*Work instructions*
If a line in the records contains the string "white", show that line.

*Data for this exercise*
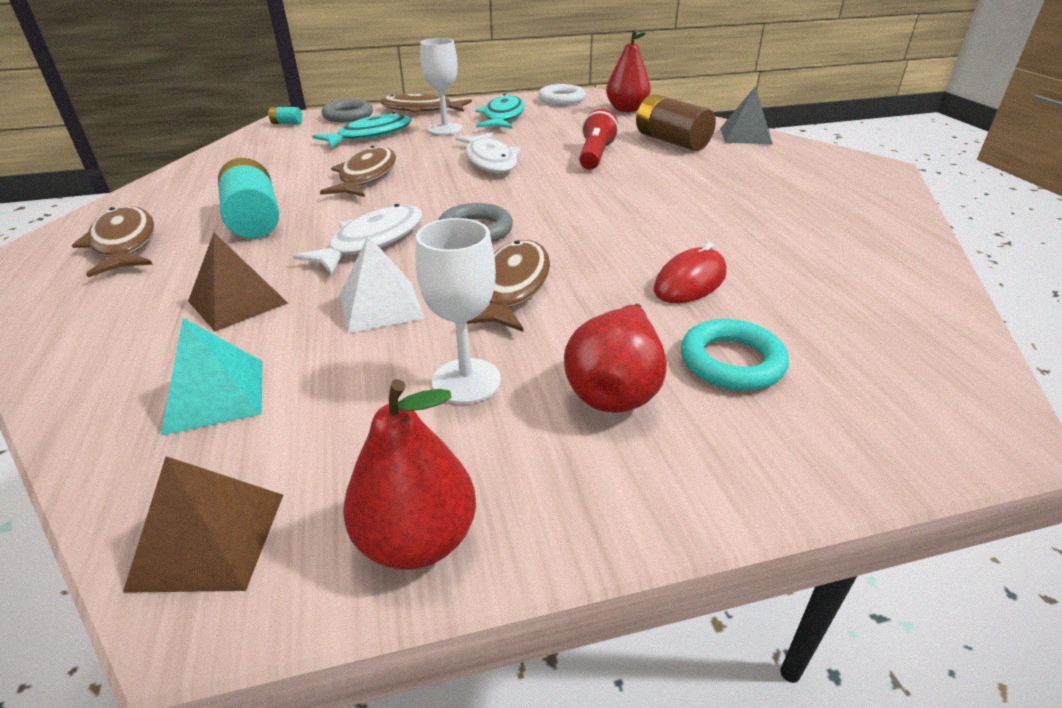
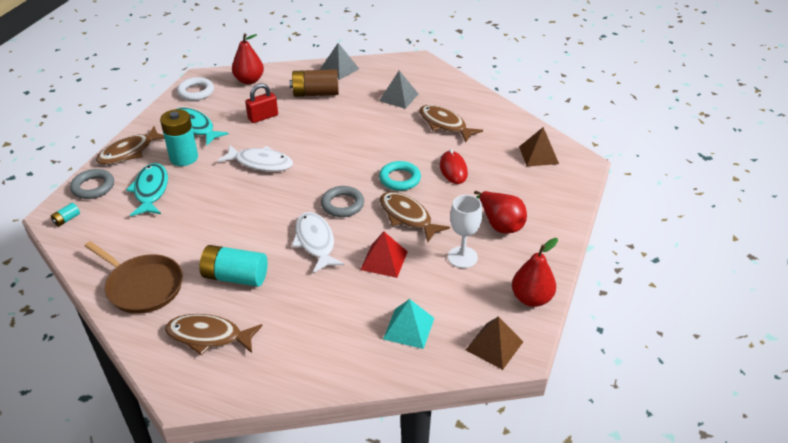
camera: 55 degrees left, 5 degrees up
(202, 183) = (142, 286): none -> brown pan
(238, 302) = (332, 305): brown pyramid -> brown pyramid (538, 155)
(366, 176) = (223, 216): brown fish -> brown fish (444, 124)
(380, 306) = (384, 260): white pyramid -> red pyramid
(445, 129) = (184, 158): white goblet -> turquoise battery
(576, 135) = (263, 117): none -> red padlock
(595, 156) = (301, 126): red flashlight -> none
(731, 362) = (510, 190): turquoise ring -> turquoise ring (400, 179)
(771, 183) = (398, 97): none -> grey pyramid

*Reply to the task*
(380, 306) = (384, 260): white pyramid -> red pyramid
(445, 129) = (184, 158): white goblet -> turquoise battery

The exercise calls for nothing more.